(Task requirements): This task calls for the lines below starting at the one containing "LCD2 pin SDA: A0 -> A1" and ending at the one containing "SD3 pin SCK: A3 -> D11", repeated exactly with both ends kept and pictures left out.

=== Supplied entries ===

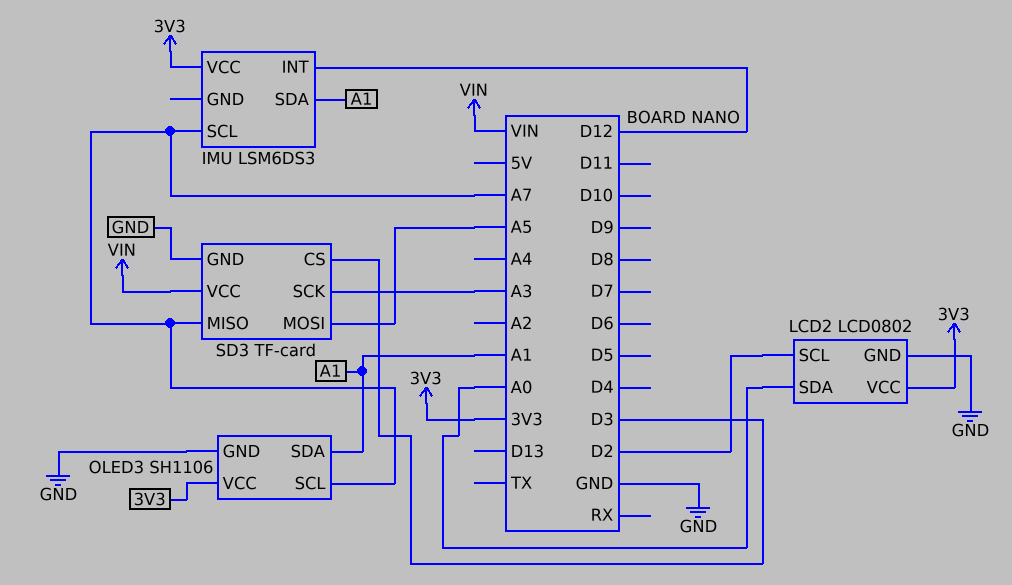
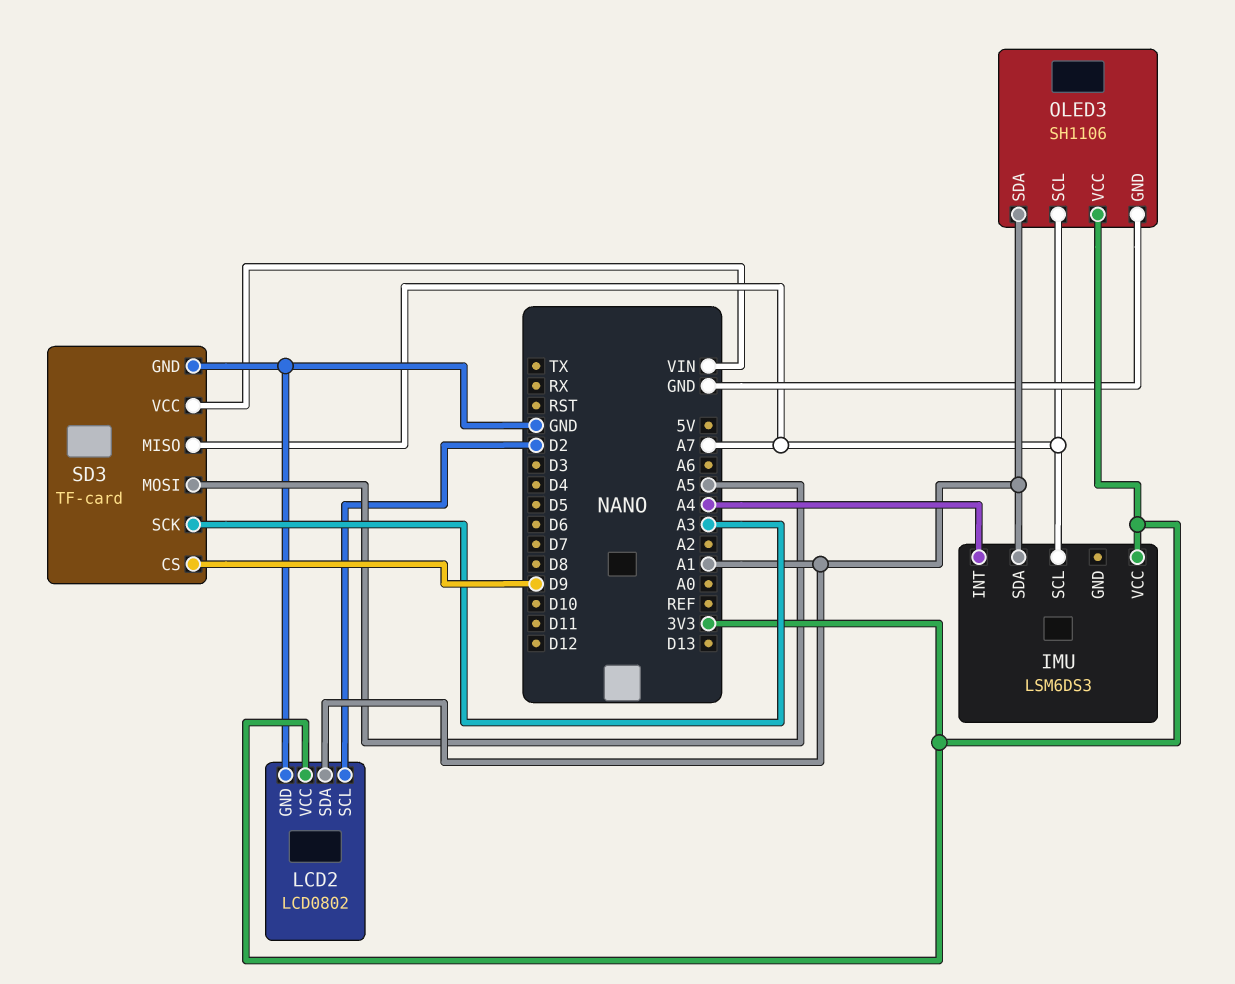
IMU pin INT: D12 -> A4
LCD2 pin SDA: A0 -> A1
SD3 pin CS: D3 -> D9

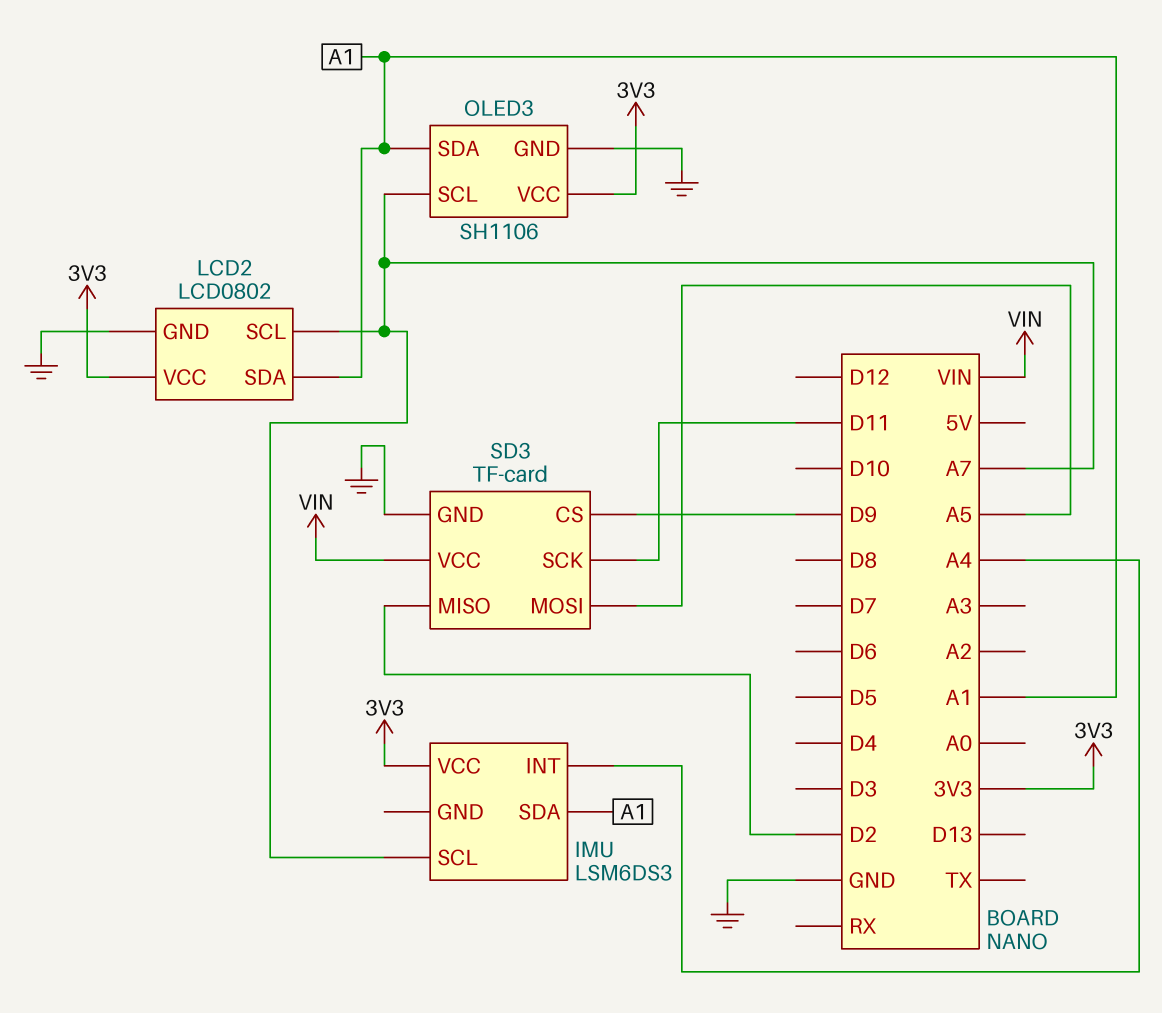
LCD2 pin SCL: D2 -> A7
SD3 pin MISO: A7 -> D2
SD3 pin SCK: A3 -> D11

===
=== Supplied entries ===

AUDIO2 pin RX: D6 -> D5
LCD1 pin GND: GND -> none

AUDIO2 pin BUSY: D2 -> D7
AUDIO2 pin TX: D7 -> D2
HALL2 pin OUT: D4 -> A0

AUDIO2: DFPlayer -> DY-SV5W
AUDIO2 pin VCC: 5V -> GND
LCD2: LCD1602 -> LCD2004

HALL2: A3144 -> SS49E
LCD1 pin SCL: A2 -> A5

===

(Result of the task):
LCD2 pin SDA: A0 -> A1
SD3 pin CS: D3 -> D9

LCD2 pin SCL: D2 -> A7
SD3 pin MISO: A7 -> D2
SD3 pin SCK: A3 -> D11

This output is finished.